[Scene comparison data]
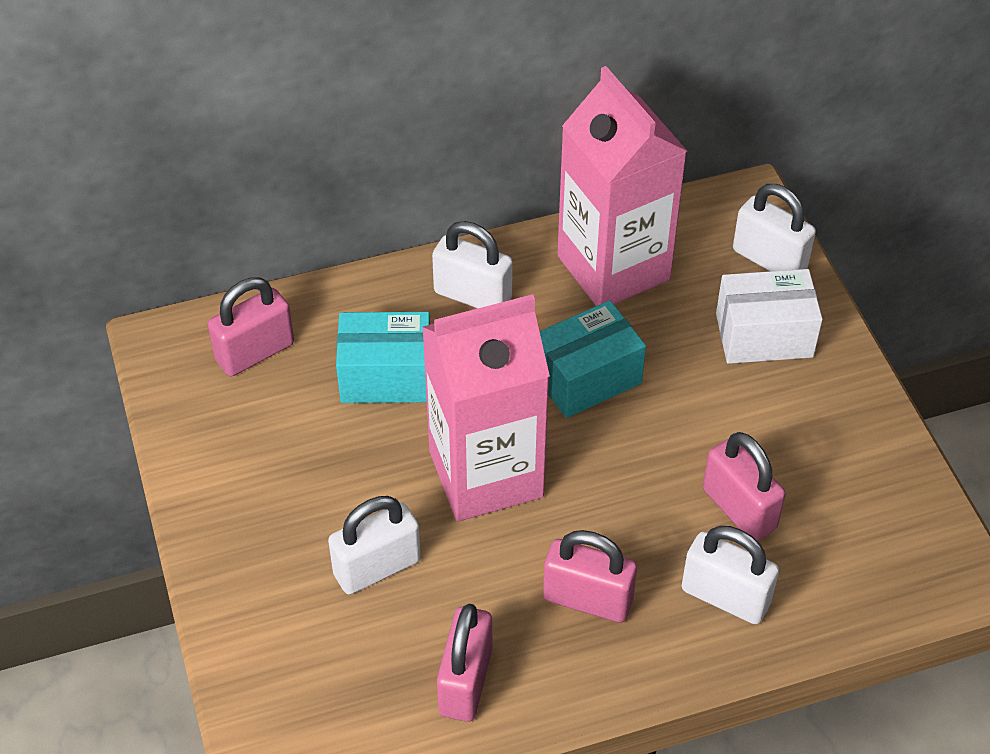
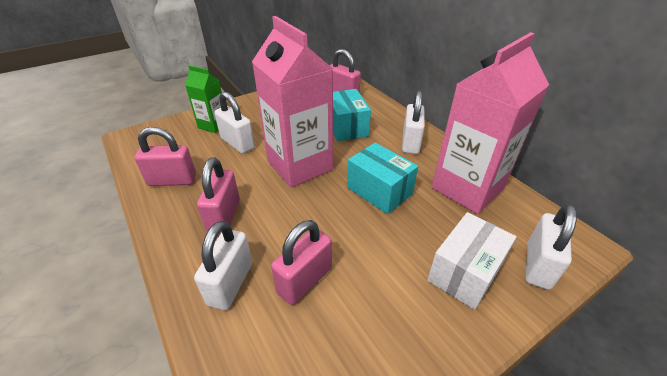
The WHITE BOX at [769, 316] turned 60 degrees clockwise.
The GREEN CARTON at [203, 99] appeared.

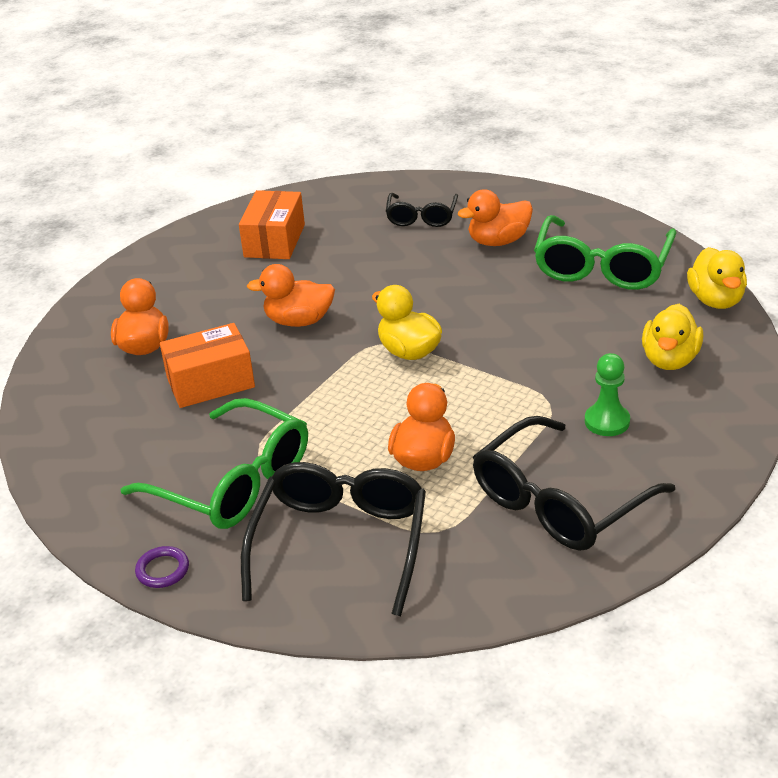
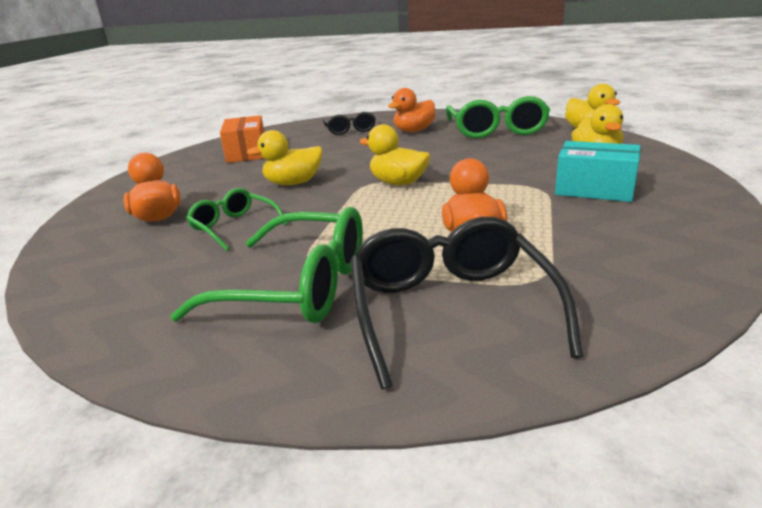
The PURPLE RING at [162, 567] disappeared.
The ORANGE BOX at [207, 365] was replaced by the GREEN GLASSES at [237, 219].
The ORANGE DUCK at [291, 295] became the YELLOW DUCK at [284, 157].
The BLACK GLASSES at [574, 483] disappeared.
The GREEN PAWN at [607, 394] was replaced by the TURQUOISE BOX at [597, 171].

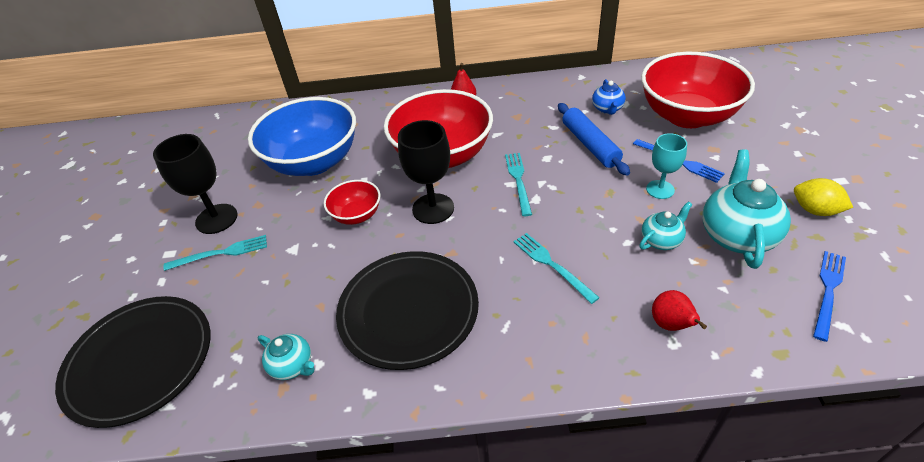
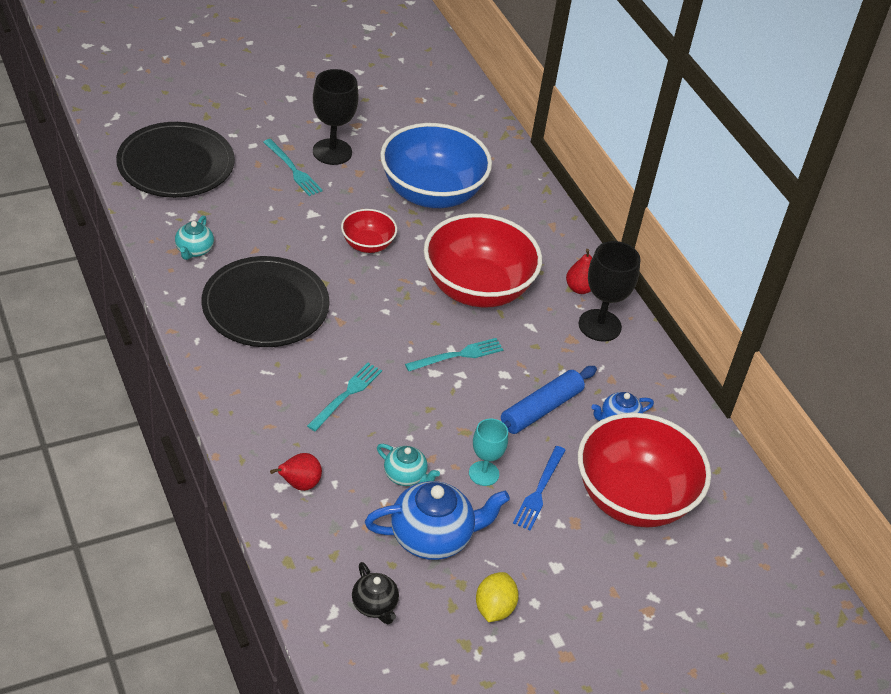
The BLACK GOBLET moved from [426, 172] to [609, 291].
The TURQUOISE TEAPOT at [746, 209] became the BLUE TEAPOT at [437, 520].
The BLUE FORK at [829, 296] was replaced by the BLACK TEAPOT at [375, 593].

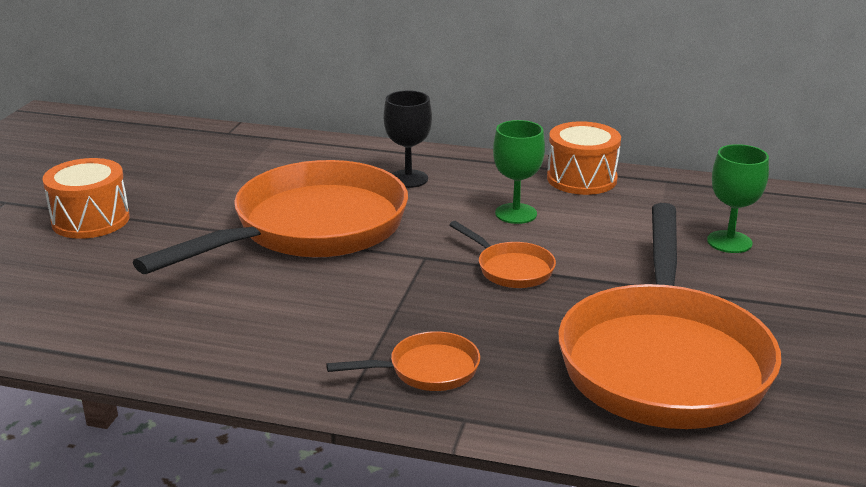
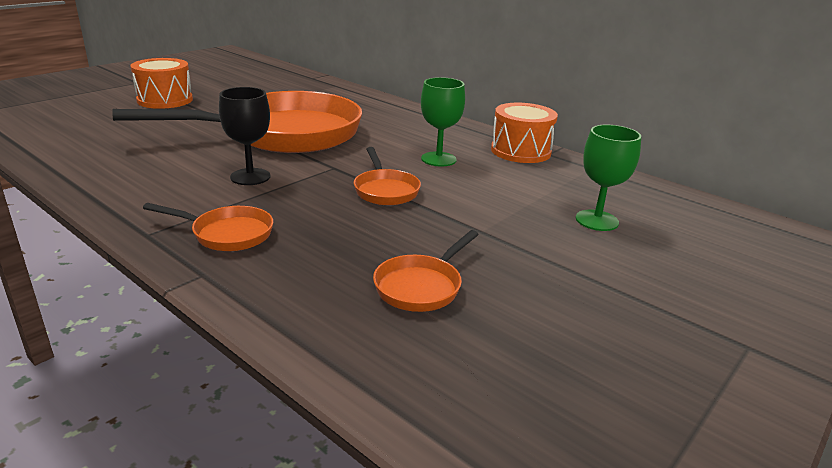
The BLACK GOBLET moved from [408, 139] to [245, 136].
The ORANGE PAN at [669, 316] changed to 0.41 times the size.

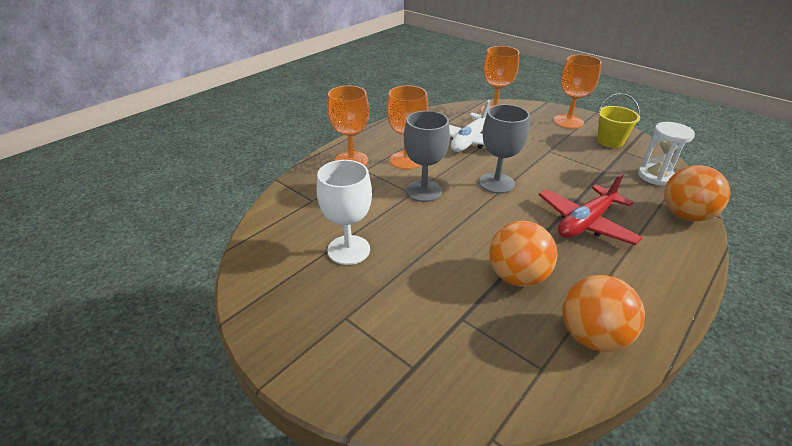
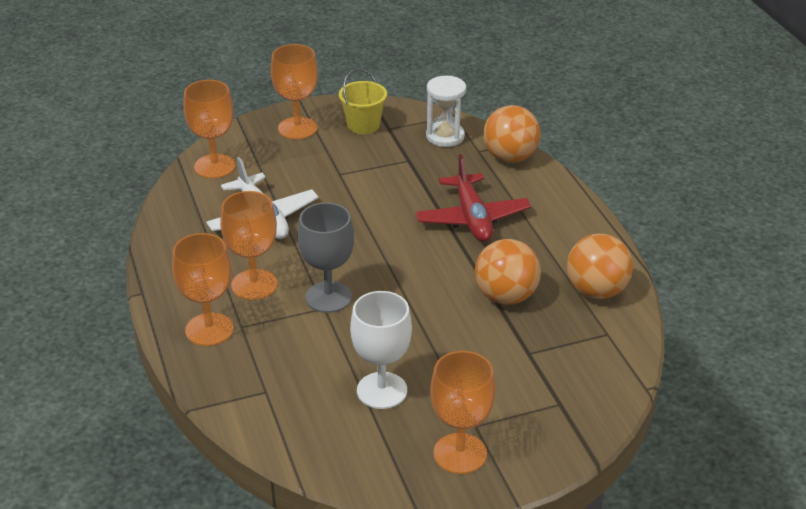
The GREY GOBLET at [504, 149] disappeared.
The ORANGE GOBLET at [463, 412] appeared.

• What you will do
Please return the lines from the line with "The BLUE FORK" through the last line of the data, both included, exactly, and without pictures.

• Result of this task
The BLUE FORK at [829, 296] was replaced by the BLACK TEAPOT at [375, 593].

The BLACK GOBLET moved from [408, 139] to [245, 136].
The ORANGE PAN at [669, 316] changed to 0.41 times the size.

The GREY GOBLET at [504, 149] disappeared.
The ORANGE GOBLET at [463, 412] appeared.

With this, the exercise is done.